=== Problem requirements ===
Set down every line from the one containing "camera: 25 degrees left, 0 degrees up" through the last line of the records below, exactly as written, and leave out the pictures.

### Material provided

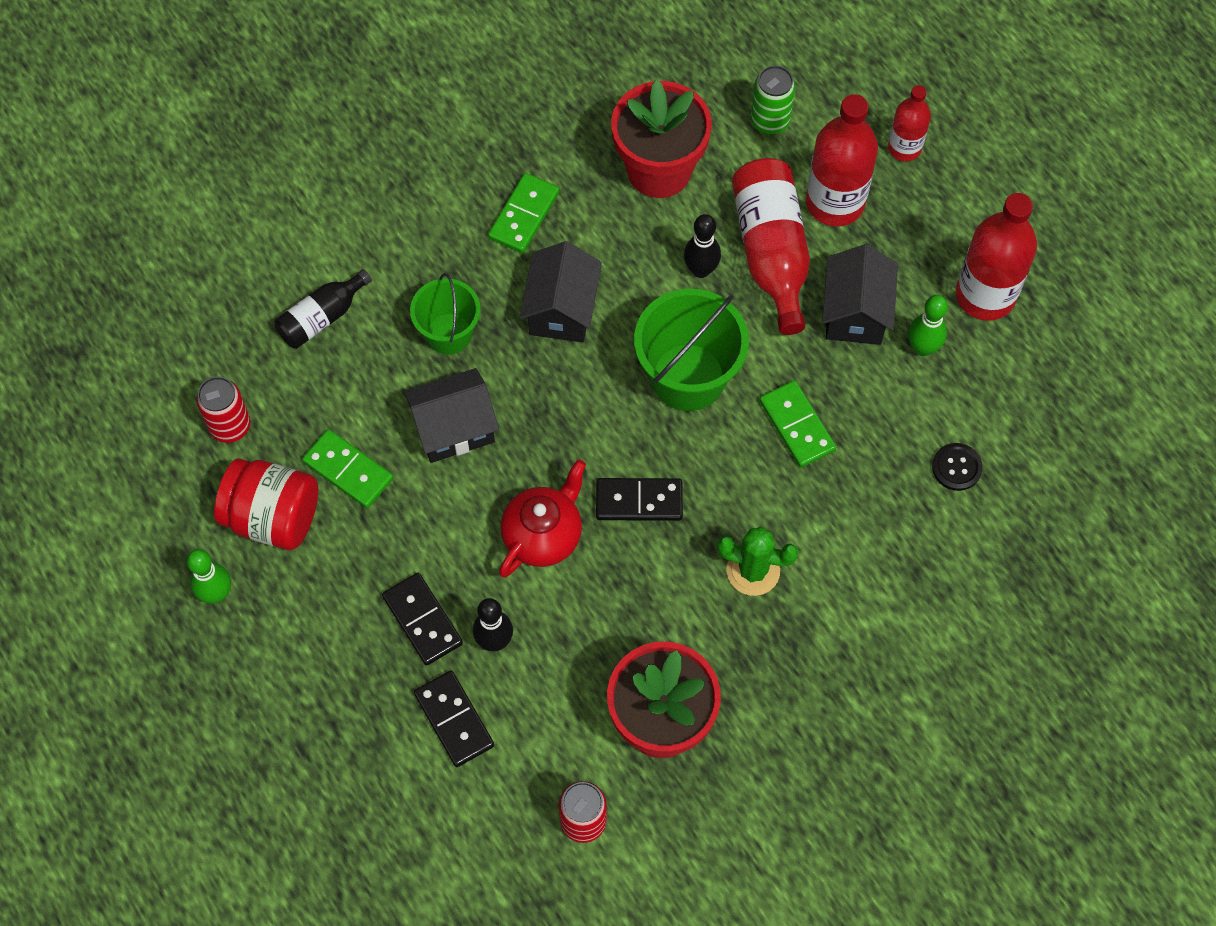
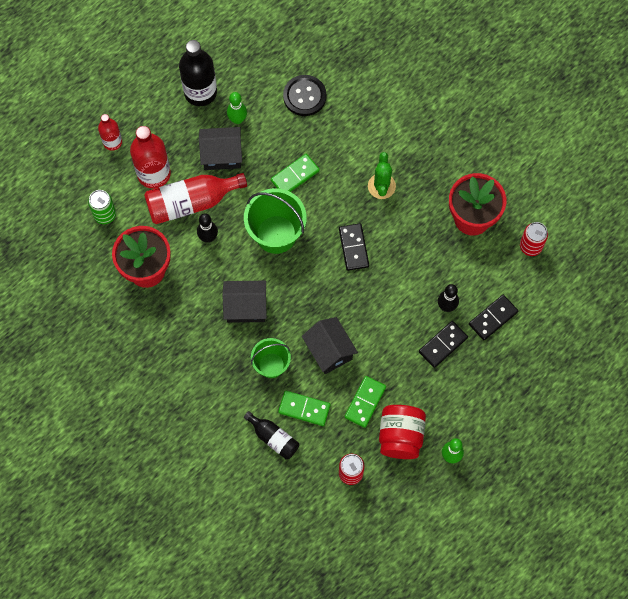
camera: 100 degrees left, 5 degrees up
(524, 215) = (188, 338): green domino -> green domino (304, 408)
(543, 535) = (382, 292): red teapot -> none
(956, 467) = (304, 96): black button -> black button, size x1.66
(985, 295) = (200, 92): red bottle -> black bottle

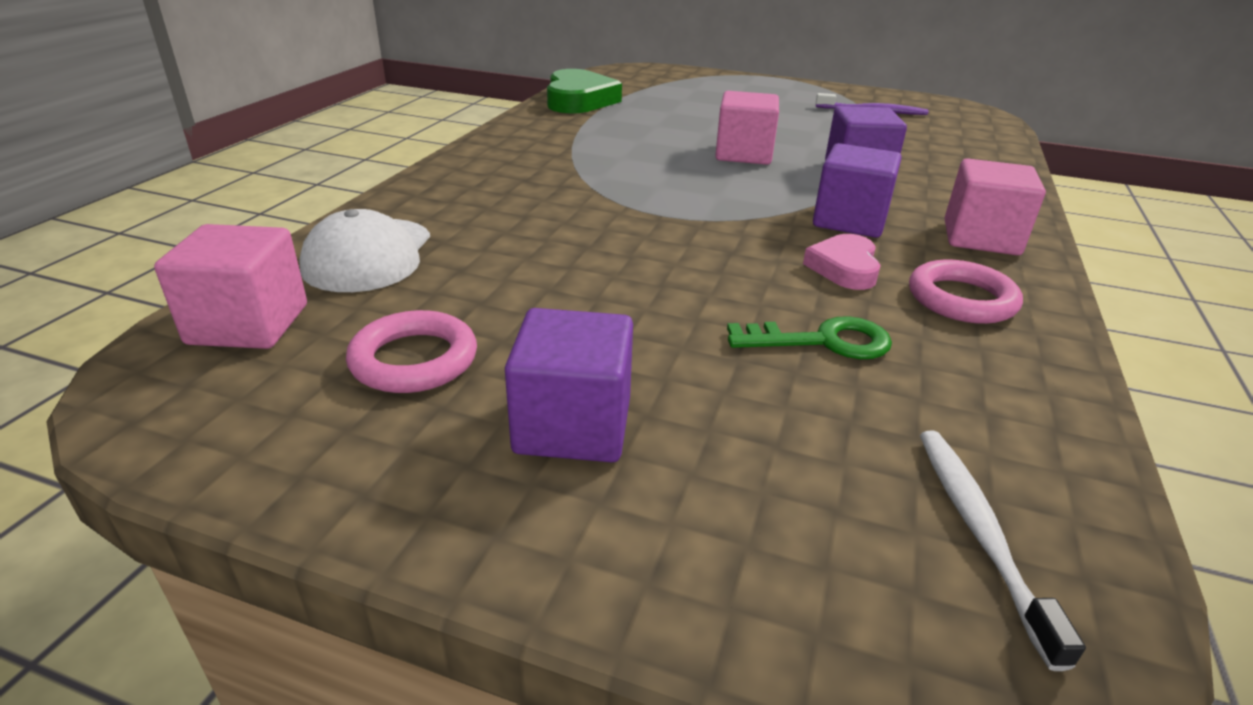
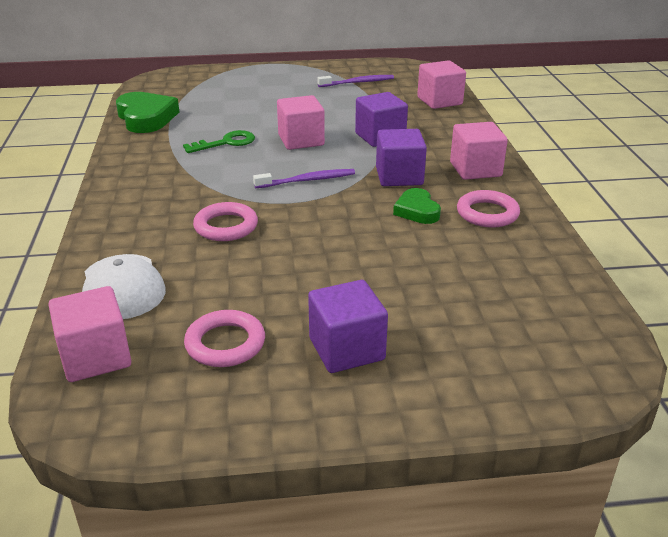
camera: 25 degrees left, 0 degrees up
(559, 222) = (226, 226): none -> pink ring
(712, 197) = (307, 180): none -> purple toothbrush
(823, 341) = (435, 260): green key -> green key (226, 143)
(844, 268) = (417, 211): pink heart -> green heart
(979, 149) = (439, 101): none -> pink cube
(979, 533) = (559, 334): white toothbrush -> none

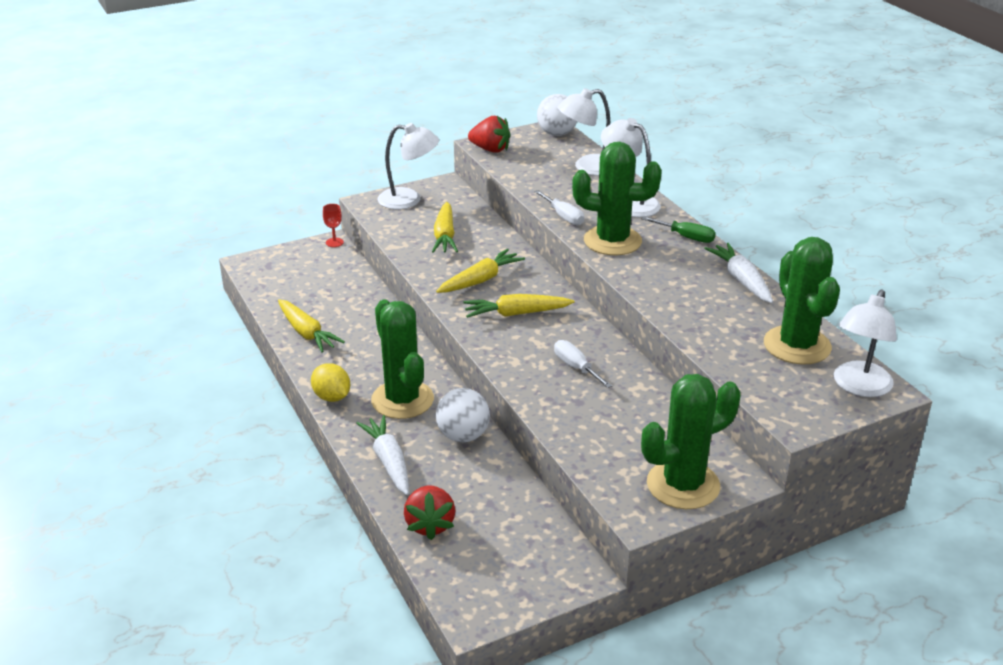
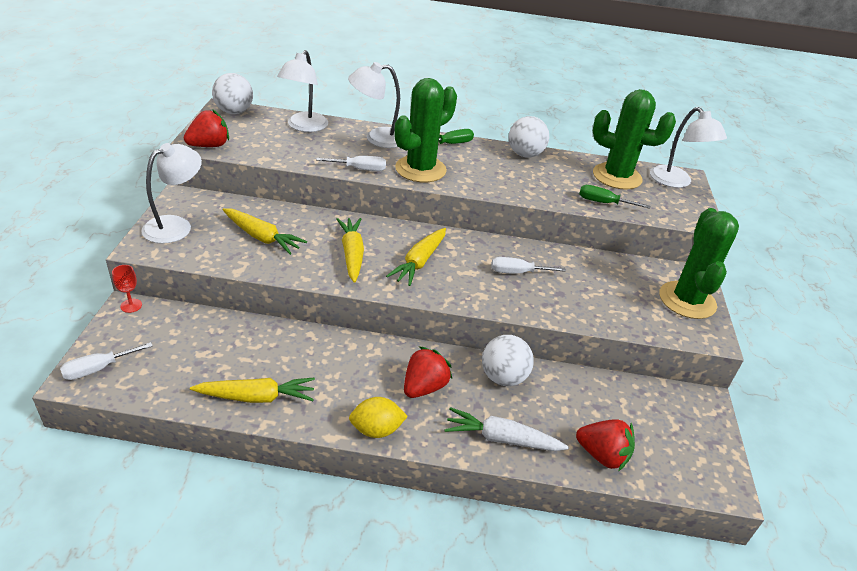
camera: 60 degrees left, 5 degrees up
(264, 264) = (98, 369): none -> white screwdriver
(402, 400) = (424, 387): green cactus -> red strawberry
(723, 352) = (603, 203): none -> green screwdriver
(741, 280) = (525, 154): white carrot -> white ball

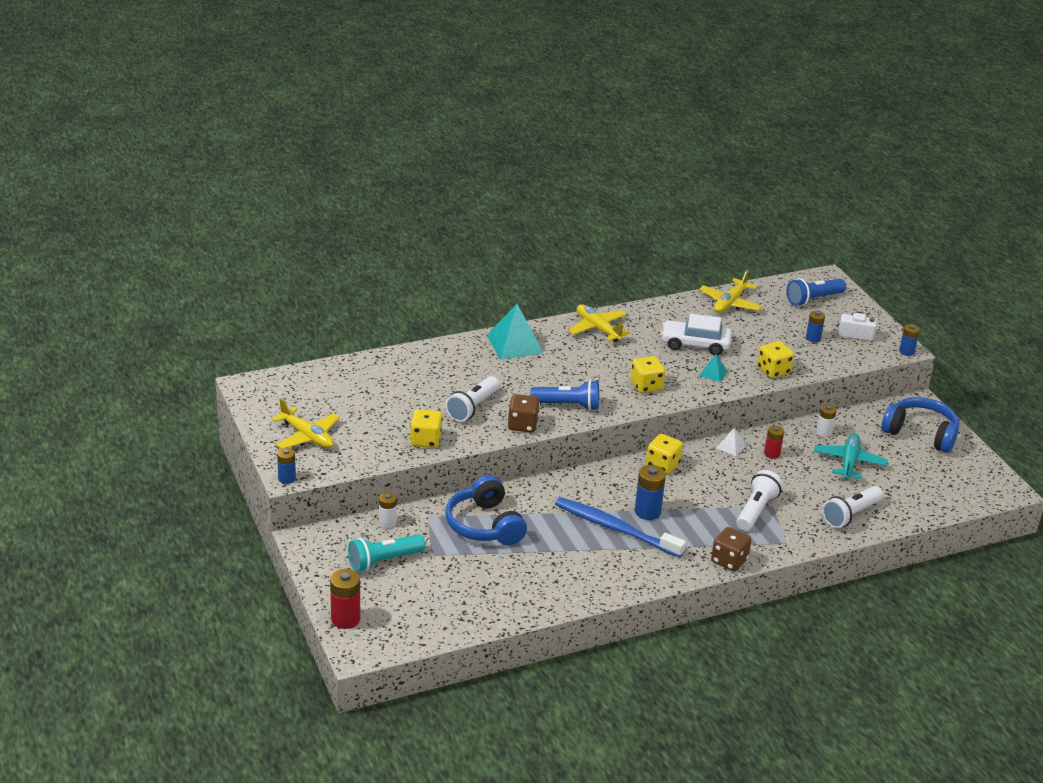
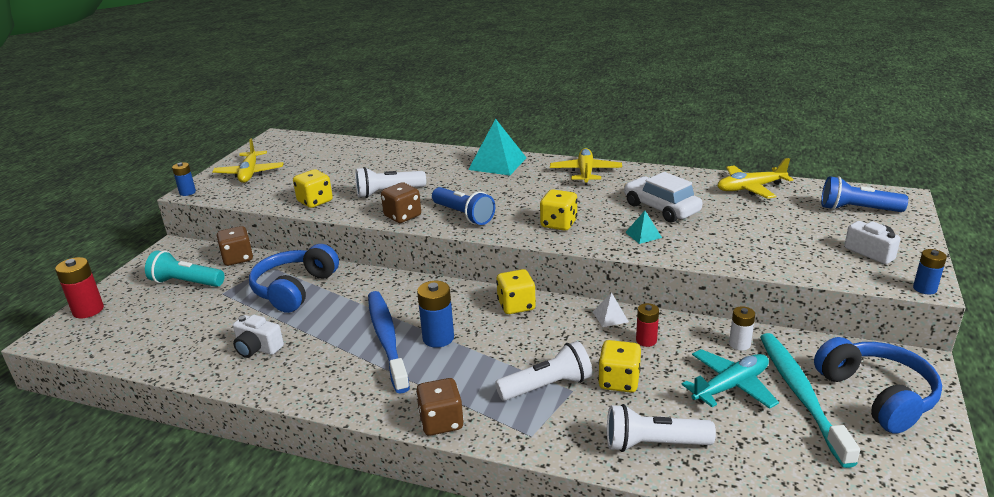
camera: 45 degrees right, 5 degrees down
(387, 522) = (238, 258): white battery -> brown dice
(538, 577) = (257, 348): none -> white camera
(773, 371) = (715, 253): yellow dice -> yellow dice (619, 381)
(813, 338) = (808, 240): blue battery -> none
(886, 450) = (800, 394): none -> turquoise toothbrush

######

=== Task response ===
camera: 25 degrees left, 0 degrees up
(559, 222) = (226, 226): none -> pink ring
(712, 197) = (307, 180): none -> purple toothbrush
(823, 341) = (435, 260): green key -> green key (226, 143)
(844, 268) = (417, 211): pink heart -> green heart
(979, 149) = (439, 101): none -> pink cube
(979, 533) = (559, 334): white toothbrush -> none

camera: 60 degrees left, 5 degrees up
(264, 264) = (98, 369): none -> white screwdriver
(402, 400) = (424, 387): green cactus -> red strawberry
(723, 352) = (603, 203): none -> green screwdriver
(741, 280) = (525, 154): white carrot -> white ball

camera: 45 degrees right, 5 degrees down
(387, 522) = (238, 258): white battery -> brown dice
(538, 577) = (257, 348): none -> white camera
(773, 371) = (715, 253): yellow dice -> yellow dice (619, 381)
(813, 338) = (808, 240): blue battery -> none
(886, 450) = (800, 394): none -> turquoise toothbrush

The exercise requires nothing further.